(Before-and-after change data)

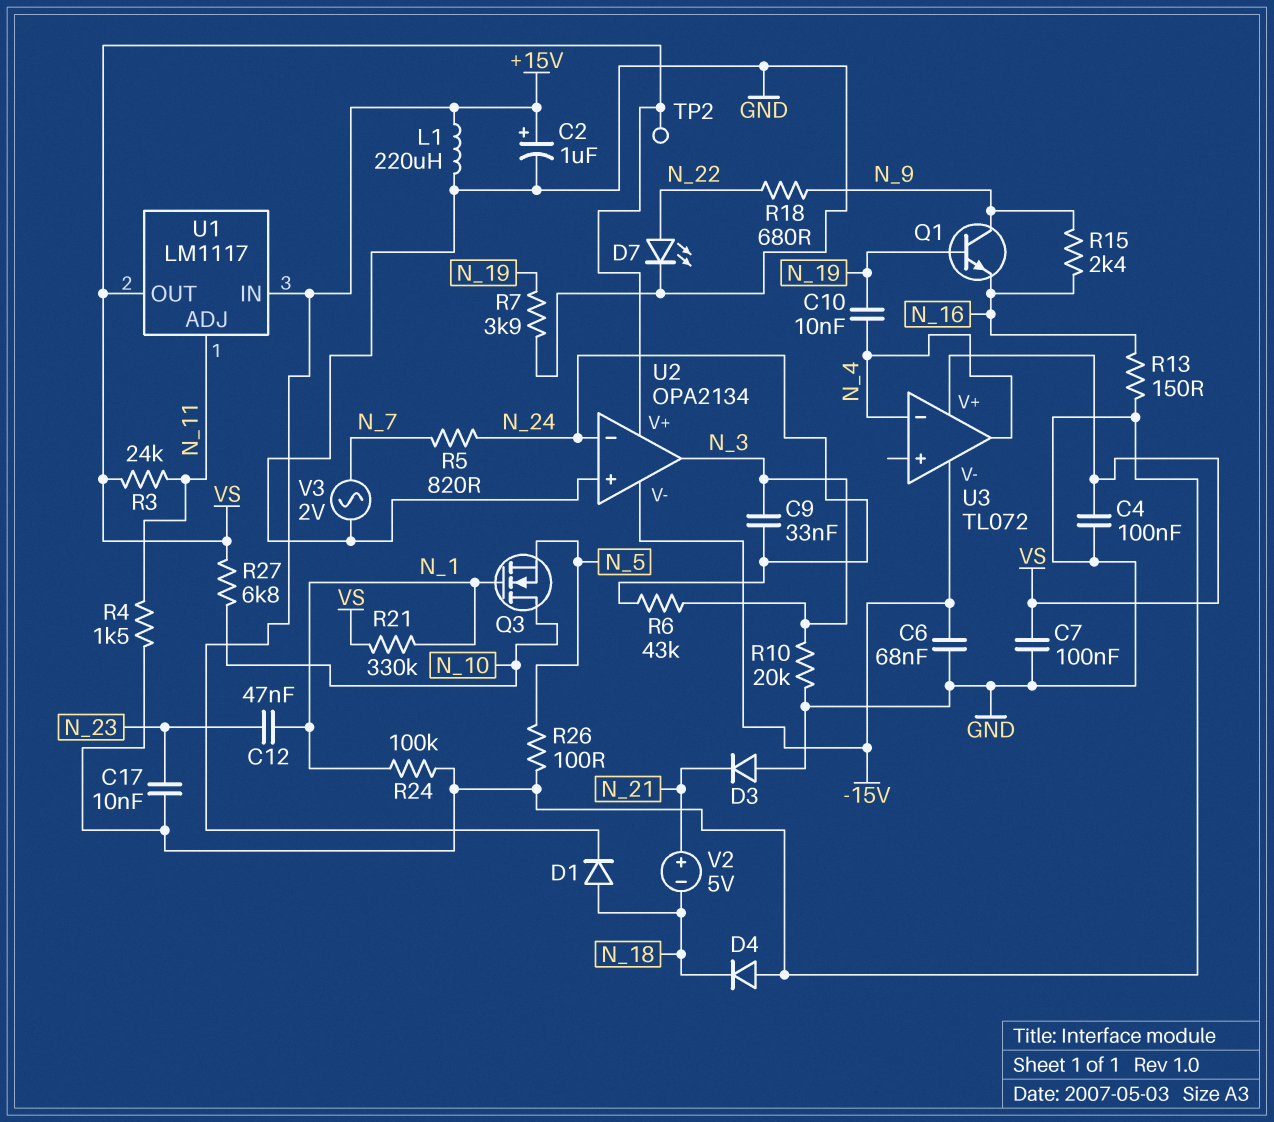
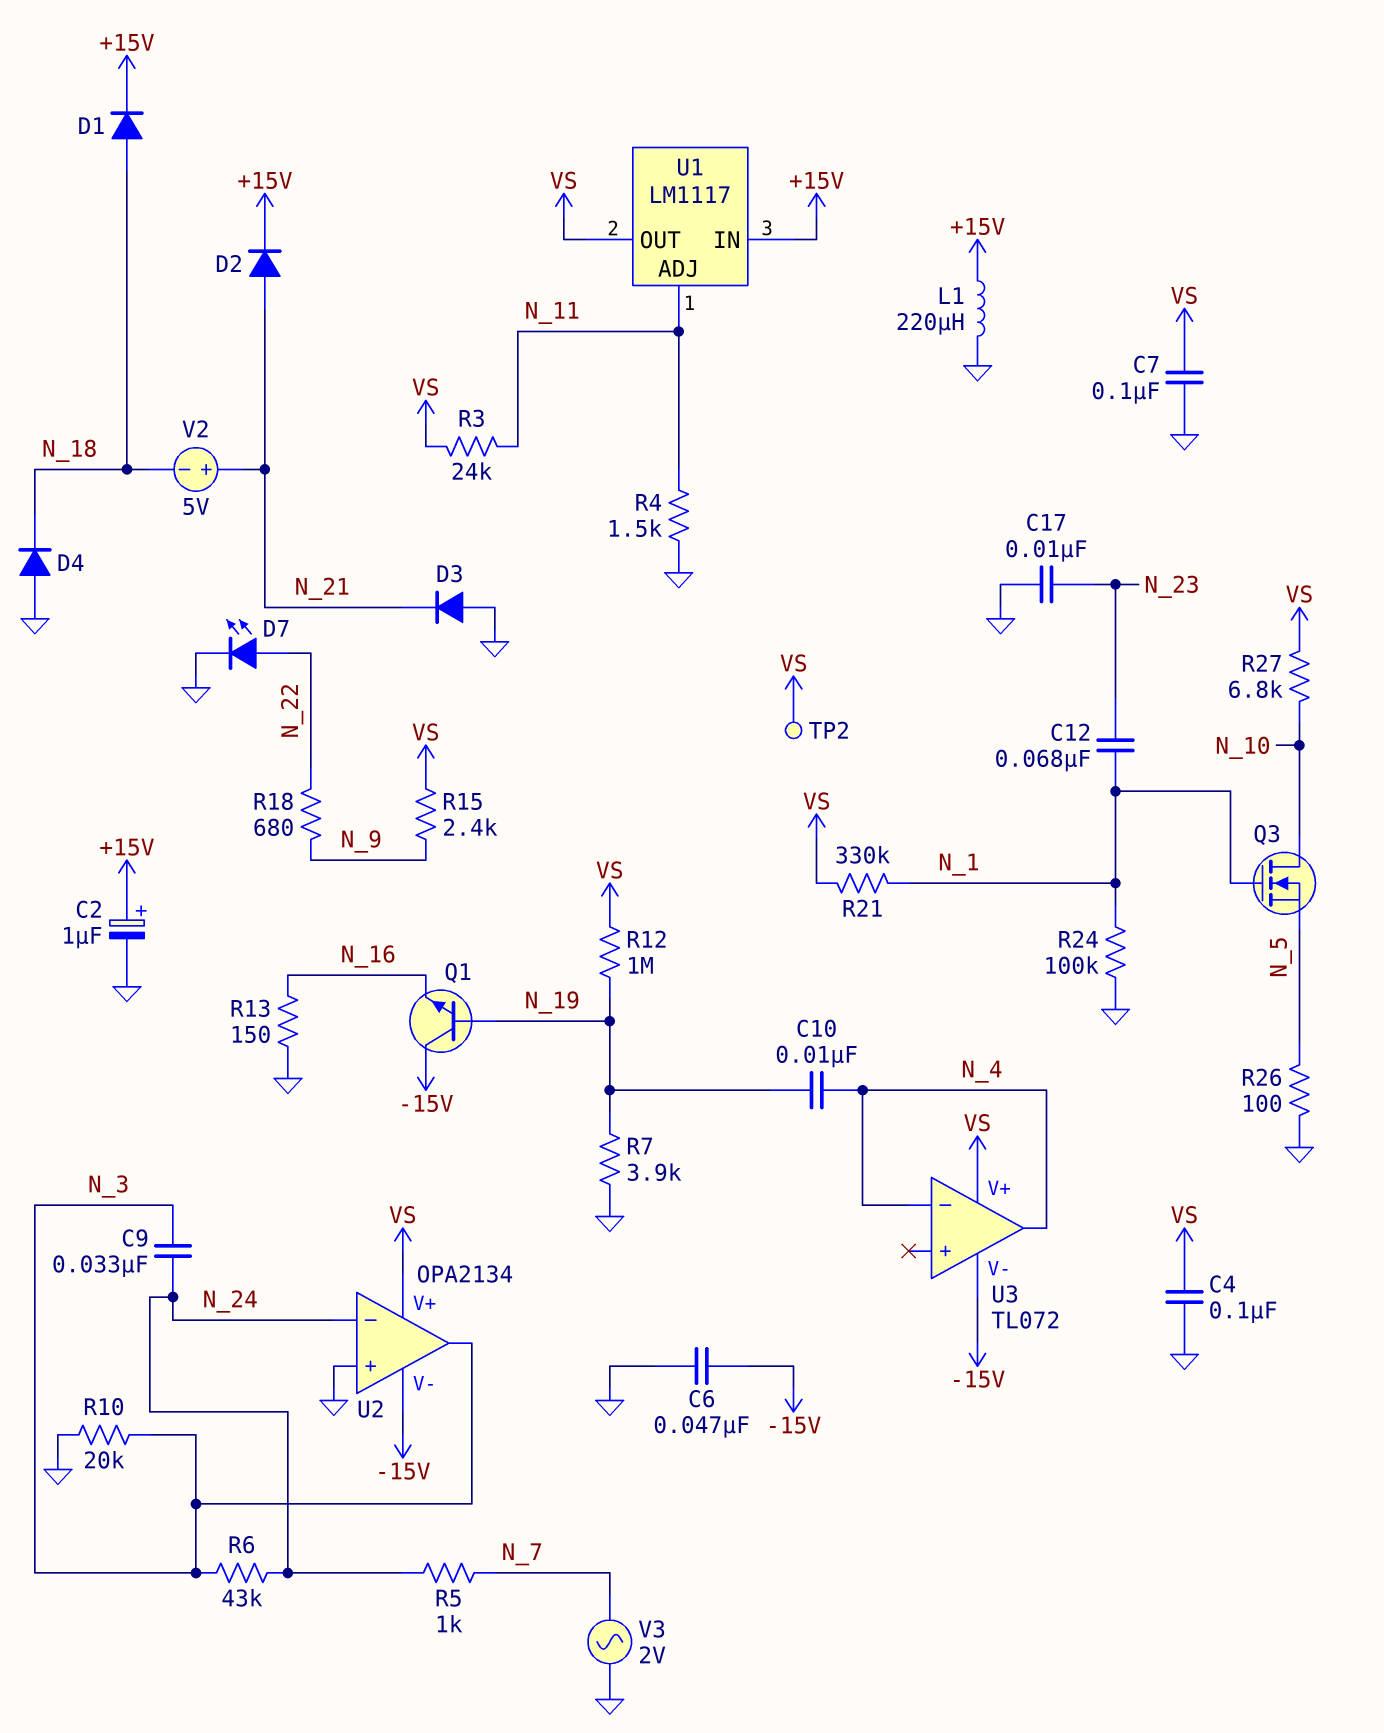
C6: 68nF (-15V, GND) -> 47nF (-15V, GND)
C12: 47nF (N_1, N_23) -> 68nF (N_1, N_23)
D2: none -> diode (A N_21, K +15V)
Q1: NPN (B N_19, C N_9, E N_16) -> NPN (B N_19, C -15V, E N_16)
R5: 820 (N_7, N_24) -> 1k (N_7, N_24)
R12: none -> 1M (N_19, VS)
R15: 2.4k (N_9, N_16) -> 2.4k (N_9, VS)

* Work order
Read each line of the data and count the ones that include "none", answering with the number alone.

* Reply
2